### What to do:
Print nothing but the lines below starting at the line that holds "yellow cross at (431, 218): moved" and ending at the line that holds "gray diamond: moved 1 px left", including both, each exactly as written.

### Records shown:
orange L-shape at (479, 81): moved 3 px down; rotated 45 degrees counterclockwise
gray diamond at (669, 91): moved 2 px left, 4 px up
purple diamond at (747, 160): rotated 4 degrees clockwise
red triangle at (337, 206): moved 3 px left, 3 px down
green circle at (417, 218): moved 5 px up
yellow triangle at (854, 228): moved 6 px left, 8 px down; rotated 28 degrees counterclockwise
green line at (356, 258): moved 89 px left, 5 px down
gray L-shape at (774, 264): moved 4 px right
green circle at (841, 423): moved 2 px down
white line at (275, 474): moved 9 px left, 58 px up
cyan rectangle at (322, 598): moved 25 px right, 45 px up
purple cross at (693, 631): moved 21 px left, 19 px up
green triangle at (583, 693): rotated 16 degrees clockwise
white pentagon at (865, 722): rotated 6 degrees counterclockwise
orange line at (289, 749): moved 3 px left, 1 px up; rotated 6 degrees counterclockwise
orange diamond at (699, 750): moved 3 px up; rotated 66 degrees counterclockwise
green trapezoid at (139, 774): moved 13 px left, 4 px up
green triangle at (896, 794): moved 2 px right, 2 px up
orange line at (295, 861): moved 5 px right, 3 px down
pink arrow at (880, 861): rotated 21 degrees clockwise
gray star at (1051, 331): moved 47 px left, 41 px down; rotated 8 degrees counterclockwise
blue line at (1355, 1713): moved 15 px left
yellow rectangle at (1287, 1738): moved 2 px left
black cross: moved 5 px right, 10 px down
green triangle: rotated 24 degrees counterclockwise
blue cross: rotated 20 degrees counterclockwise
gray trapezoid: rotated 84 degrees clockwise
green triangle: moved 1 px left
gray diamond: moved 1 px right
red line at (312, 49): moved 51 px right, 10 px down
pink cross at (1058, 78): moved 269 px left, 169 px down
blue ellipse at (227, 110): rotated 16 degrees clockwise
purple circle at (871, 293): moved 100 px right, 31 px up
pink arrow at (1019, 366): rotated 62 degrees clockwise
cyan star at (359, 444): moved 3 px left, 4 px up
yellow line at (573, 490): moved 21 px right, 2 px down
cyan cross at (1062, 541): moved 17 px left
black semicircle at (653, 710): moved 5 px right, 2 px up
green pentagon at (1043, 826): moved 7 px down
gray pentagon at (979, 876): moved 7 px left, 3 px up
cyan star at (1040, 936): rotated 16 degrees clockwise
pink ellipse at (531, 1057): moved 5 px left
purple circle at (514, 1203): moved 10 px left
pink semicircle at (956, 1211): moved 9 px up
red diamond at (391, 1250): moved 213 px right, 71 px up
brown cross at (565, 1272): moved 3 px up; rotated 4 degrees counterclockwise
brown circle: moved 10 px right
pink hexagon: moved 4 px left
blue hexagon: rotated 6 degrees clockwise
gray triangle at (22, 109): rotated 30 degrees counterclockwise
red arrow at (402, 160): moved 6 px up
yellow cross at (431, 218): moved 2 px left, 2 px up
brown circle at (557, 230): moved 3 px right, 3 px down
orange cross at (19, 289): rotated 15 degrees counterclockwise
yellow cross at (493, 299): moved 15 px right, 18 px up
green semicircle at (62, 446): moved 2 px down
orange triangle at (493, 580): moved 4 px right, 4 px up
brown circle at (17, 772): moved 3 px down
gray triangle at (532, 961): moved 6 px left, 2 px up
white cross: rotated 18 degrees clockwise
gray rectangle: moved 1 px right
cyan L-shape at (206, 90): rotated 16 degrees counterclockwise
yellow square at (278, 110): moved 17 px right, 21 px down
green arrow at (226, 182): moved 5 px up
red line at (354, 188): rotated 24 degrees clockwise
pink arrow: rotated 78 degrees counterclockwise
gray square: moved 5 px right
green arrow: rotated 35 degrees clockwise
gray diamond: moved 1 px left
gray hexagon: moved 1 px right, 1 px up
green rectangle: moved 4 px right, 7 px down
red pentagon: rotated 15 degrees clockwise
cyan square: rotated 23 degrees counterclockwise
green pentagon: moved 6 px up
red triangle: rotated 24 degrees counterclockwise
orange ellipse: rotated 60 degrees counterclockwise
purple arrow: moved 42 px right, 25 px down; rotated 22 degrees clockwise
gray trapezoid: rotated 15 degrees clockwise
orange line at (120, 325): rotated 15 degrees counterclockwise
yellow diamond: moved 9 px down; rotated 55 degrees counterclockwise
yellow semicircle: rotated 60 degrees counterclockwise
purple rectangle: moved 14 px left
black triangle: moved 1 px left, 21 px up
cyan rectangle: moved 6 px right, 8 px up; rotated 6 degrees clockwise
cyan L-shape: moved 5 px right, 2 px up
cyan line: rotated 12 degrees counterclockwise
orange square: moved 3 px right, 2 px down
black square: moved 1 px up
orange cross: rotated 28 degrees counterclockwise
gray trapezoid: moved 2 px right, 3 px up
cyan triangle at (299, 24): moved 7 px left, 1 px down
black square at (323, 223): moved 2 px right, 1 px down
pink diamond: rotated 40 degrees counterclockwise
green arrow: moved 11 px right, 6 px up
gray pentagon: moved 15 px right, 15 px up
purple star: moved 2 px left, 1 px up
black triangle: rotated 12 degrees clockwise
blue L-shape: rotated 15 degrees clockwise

### Response to this exercise:
yellow cross at (431, 218): moved 2 px left, 2 px up
brown circle at (557, 230): moved 3 px right, 3 px down
orange cross at (19, 289): rotated 15 degrees counterclockwise
yellow cross at (493, 299): moved 15 px right, 18 px up
green semicircle at (62, 446): moved 2 px down
orange triangle at (493, 580): moved 4 px right, 4 px up
brown circle at (17, 772): moved 3 px down
gray triangle at (532, 961): moved 6 px left, 2 px up
white cross: rotated 18 degrees clockwise
gray rectangle: moved 1 px right
cyan L-shape at (206, 90): rotated 16 degrees counterclockwise
yellow square at (278, 110): moved 17 px right, 21 px down
green arrow at (226, 182): moved 5 px up
red line at (354, 188): rotated 24 degrees clockwise
pink arrow: rotated 78 degrees counterclockwise
gray square: moved 5 px right
green arrow: rotated 35 degrees clockwise
gray diamond: moved 1 px left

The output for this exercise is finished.